Required work -
A faithful copy is required. Print each line of the data exactly and omit the pictures.
═════ Exercise data ═════
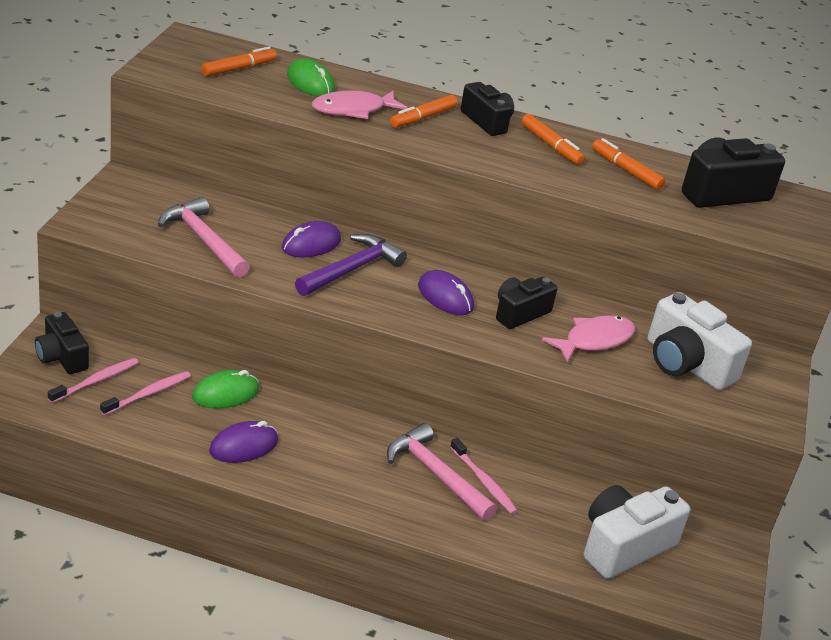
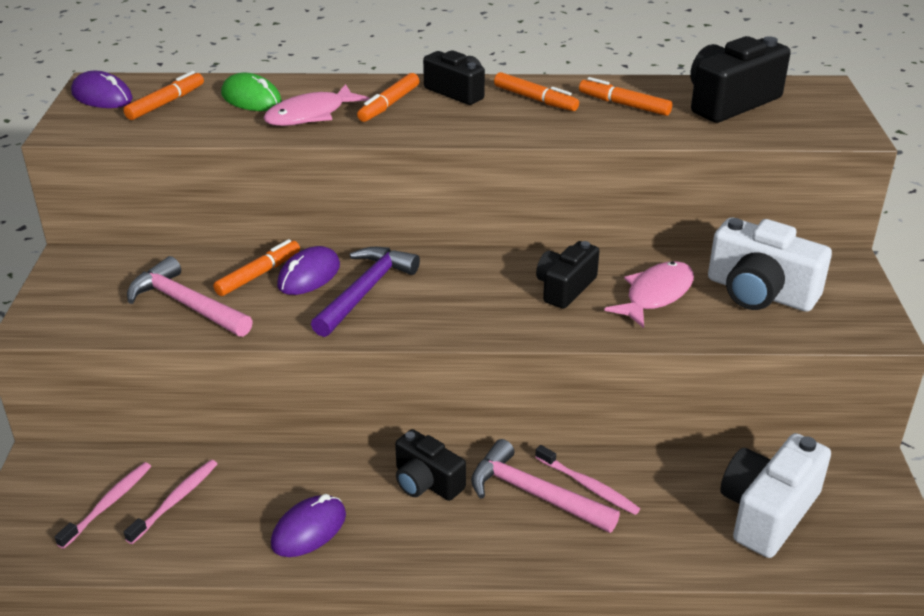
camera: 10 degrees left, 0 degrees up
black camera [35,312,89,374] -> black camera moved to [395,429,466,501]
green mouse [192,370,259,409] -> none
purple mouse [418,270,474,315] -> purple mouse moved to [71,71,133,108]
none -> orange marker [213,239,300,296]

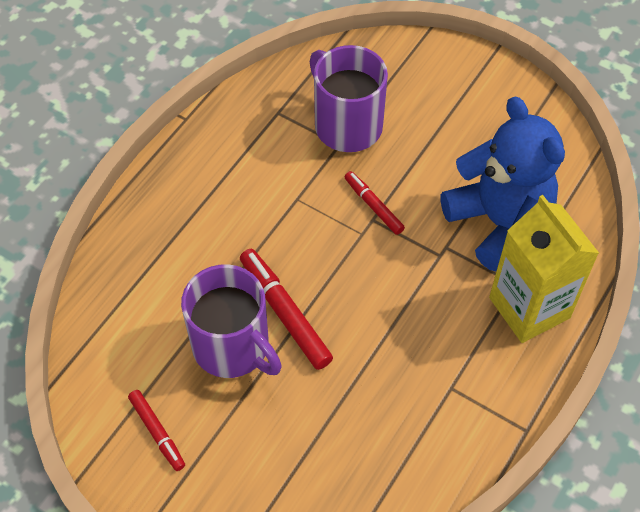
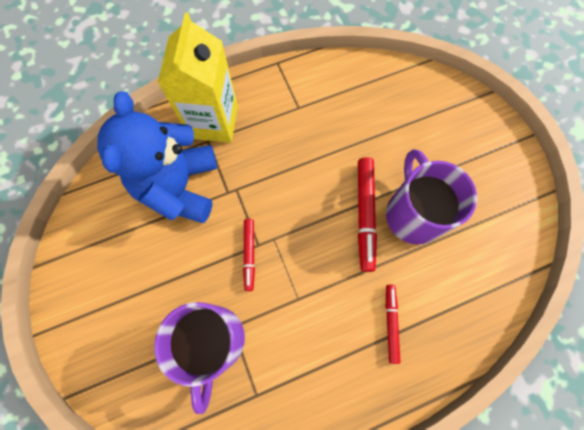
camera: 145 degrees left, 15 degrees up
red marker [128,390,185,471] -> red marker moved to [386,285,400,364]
═════
Result of the exercise -
camera: 10 degrees left, 0 degrees up
black camera [35,312,89,374] -> black camera moved to [395,429,466,501]
green mouse [192,370,259,409] -> none
purple mouse [418,270,474,315] -> purple mouse moved to [71,71,133,108]
none -> orange marker [213,239,300,296]

camera: 145 degrees left, 15 degrees up
red marker [128,390,185,471] -> red marker moved to [386,285,400,364]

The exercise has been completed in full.